■ What this task involves: Look through the entries below and extract exactly the lines from the one containing "D2: diode (A" through the one containing "R6: 4.3k (GND, SIG) -> 4.3k (MID, VO)", ends included.

■ Data section:

━━━━━━━━━━━━━━━━━━━━

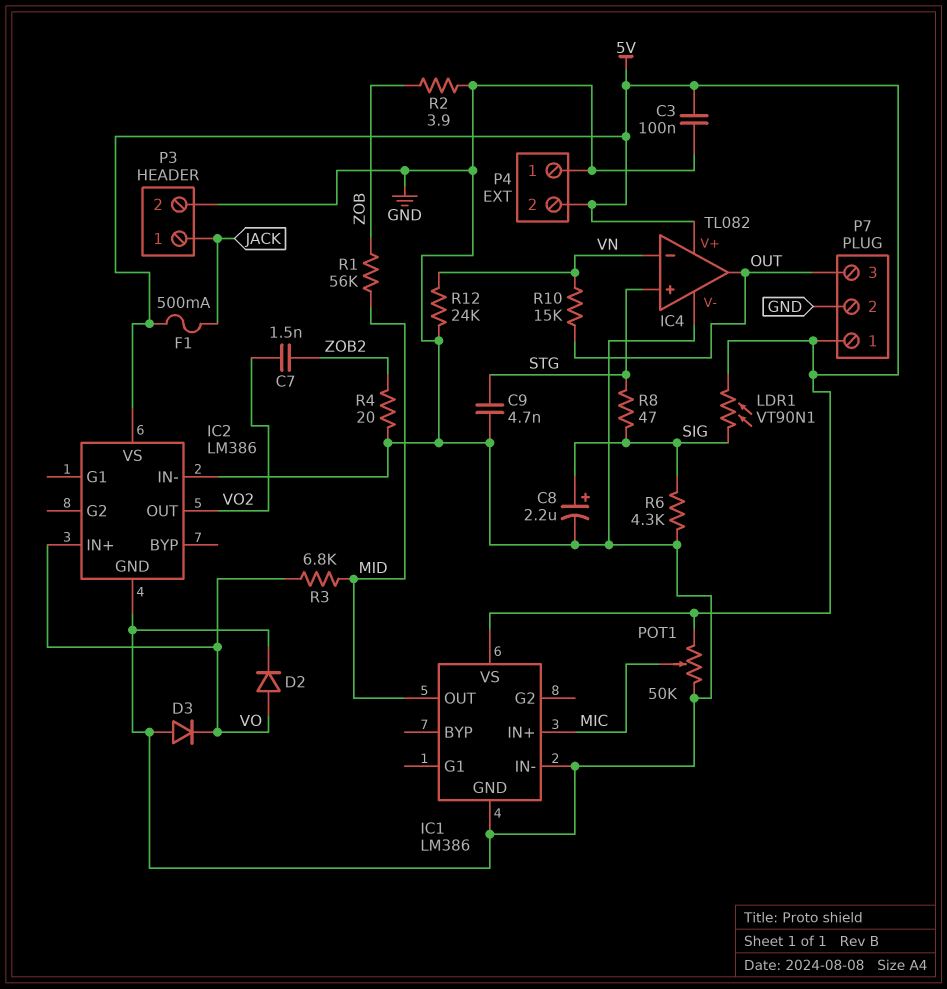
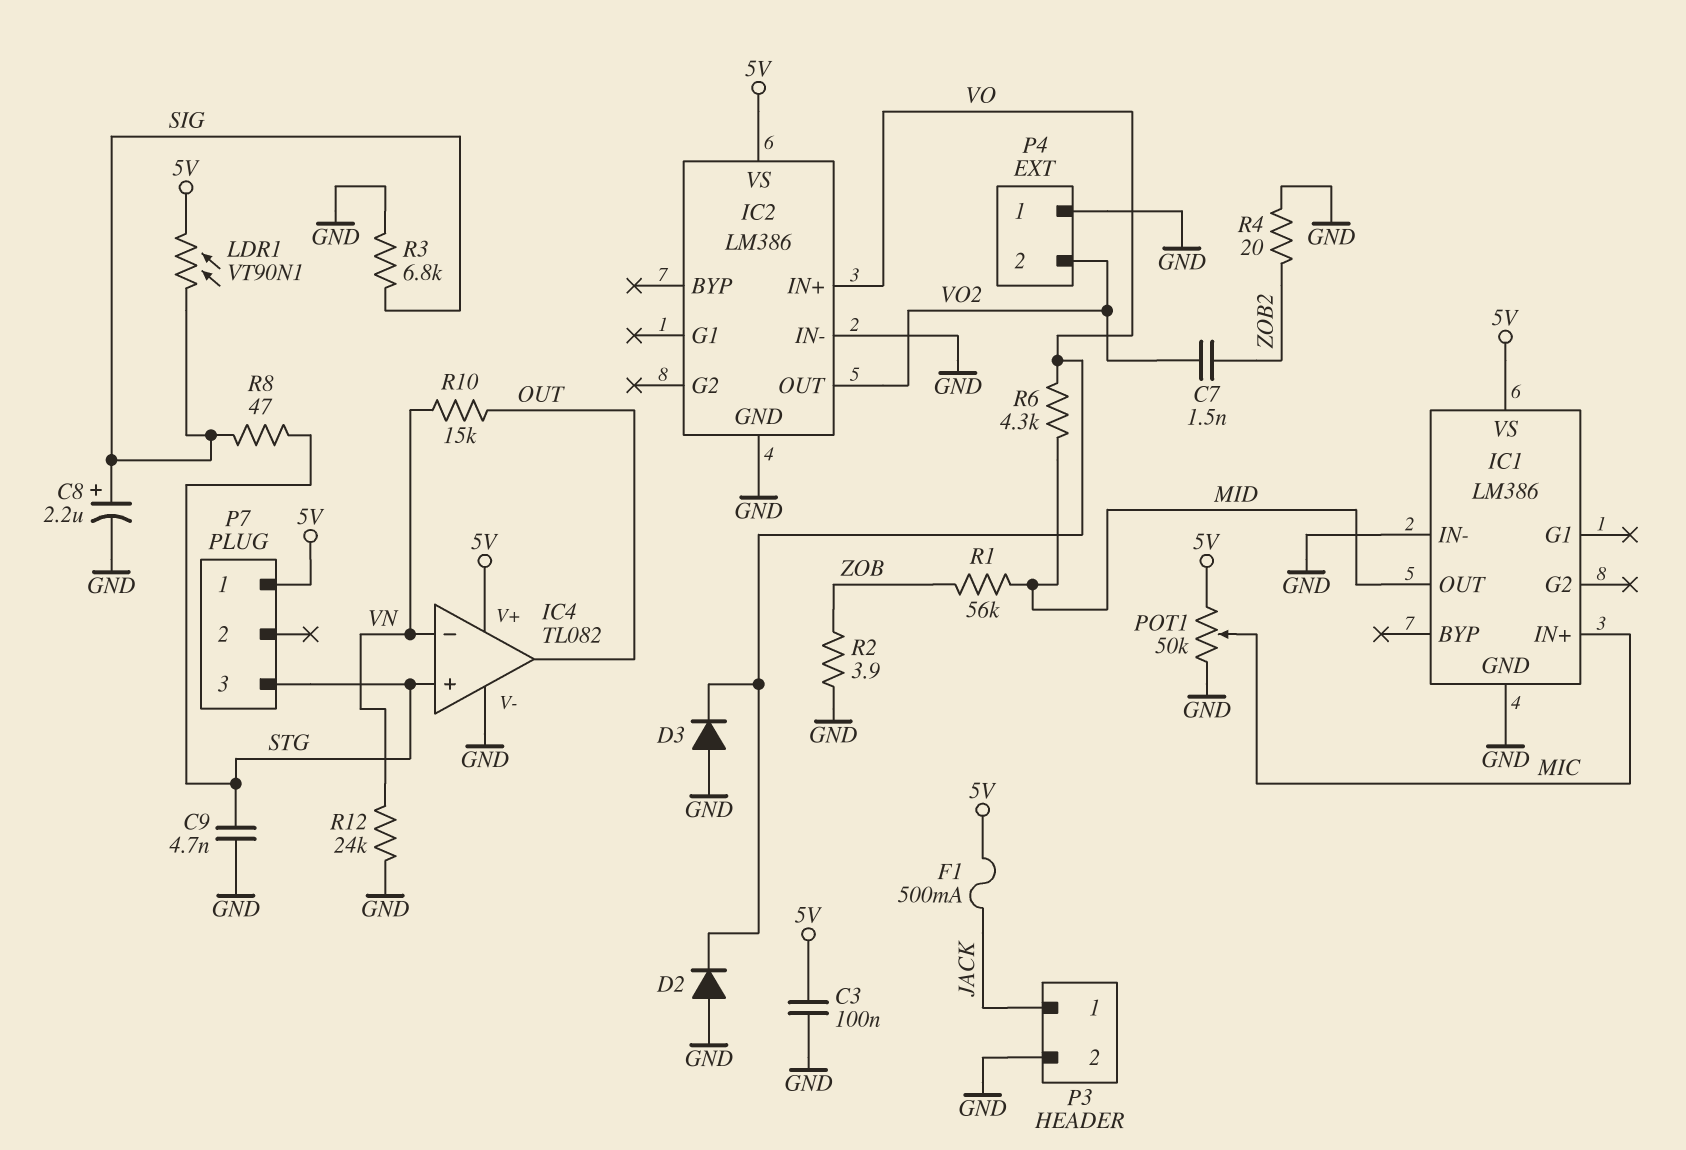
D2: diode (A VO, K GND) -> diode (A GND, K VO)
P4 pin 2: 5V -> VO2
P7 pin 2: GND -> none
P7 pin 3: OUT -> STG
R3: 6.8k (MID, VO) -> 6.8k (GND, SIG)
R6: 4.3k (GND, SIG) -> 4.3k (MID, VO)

━━━━━━━━━━━━━━━━━━━━

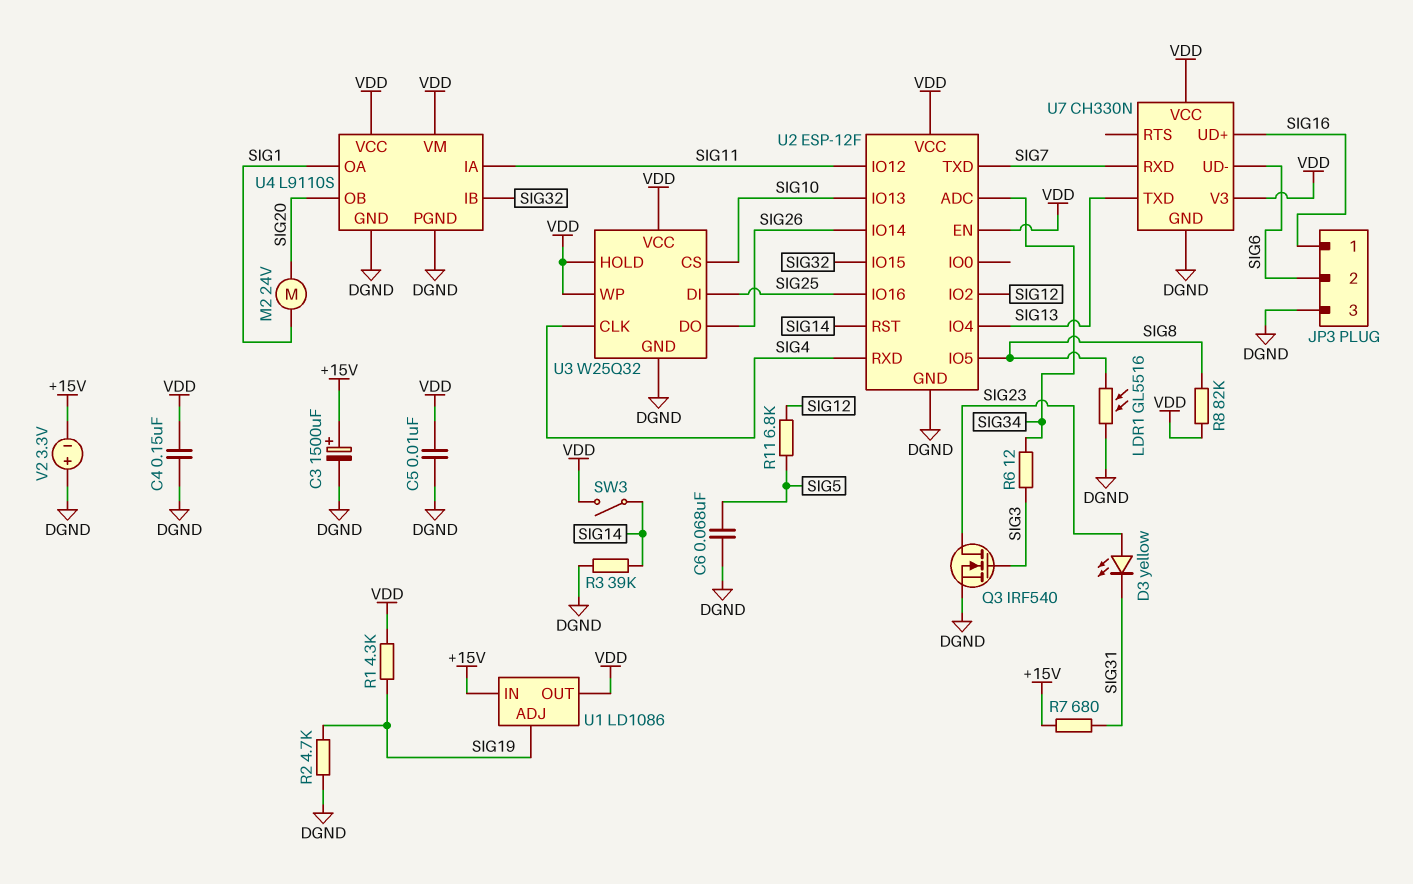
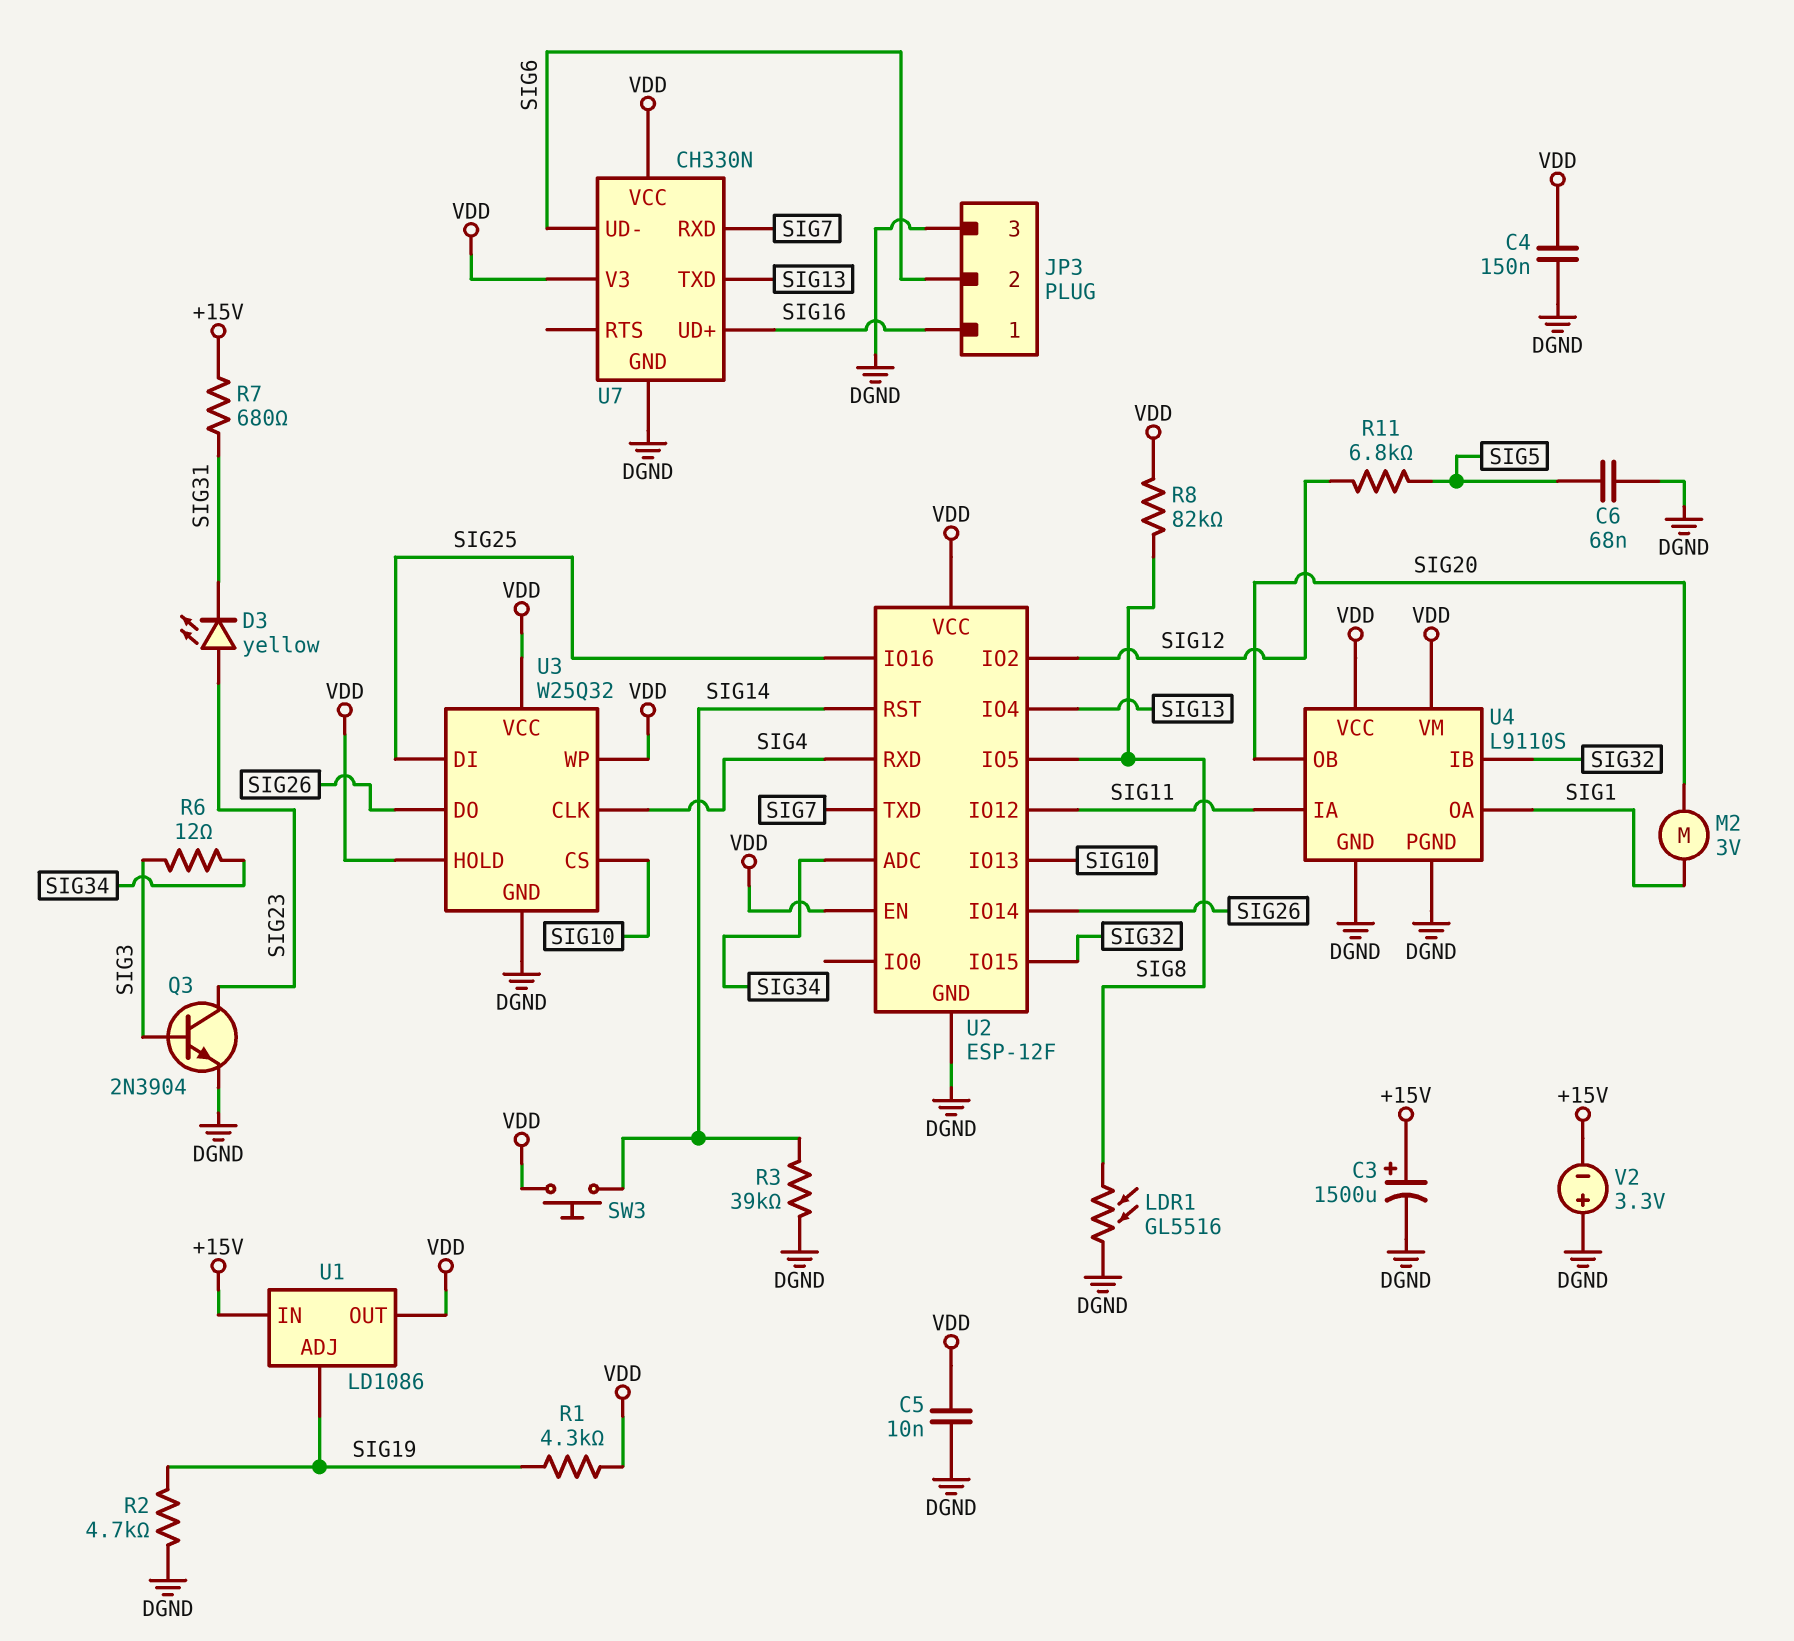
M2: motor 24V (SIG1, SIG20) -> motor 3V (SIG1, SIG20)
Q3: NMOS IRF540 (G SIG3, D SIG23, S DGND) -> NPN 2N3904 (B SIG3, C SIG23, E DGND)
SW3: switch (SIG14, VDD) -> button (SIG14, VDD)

━━━━━━━━━━━━━━━━━━━━

■ Reply to the task:
D2: diode (A VO, K GND) -> diode (A GND, K VO)
P4 pin 2: 5V -> VO2
P7 pin 2: GND -> none
P7 pin 3: OUT -> STG
R3: 6.8k (MID, VO) -> 6.8k (GND, SIG)
R6: 4.3k (GND, SIG) -> 4.3k (MID, VO)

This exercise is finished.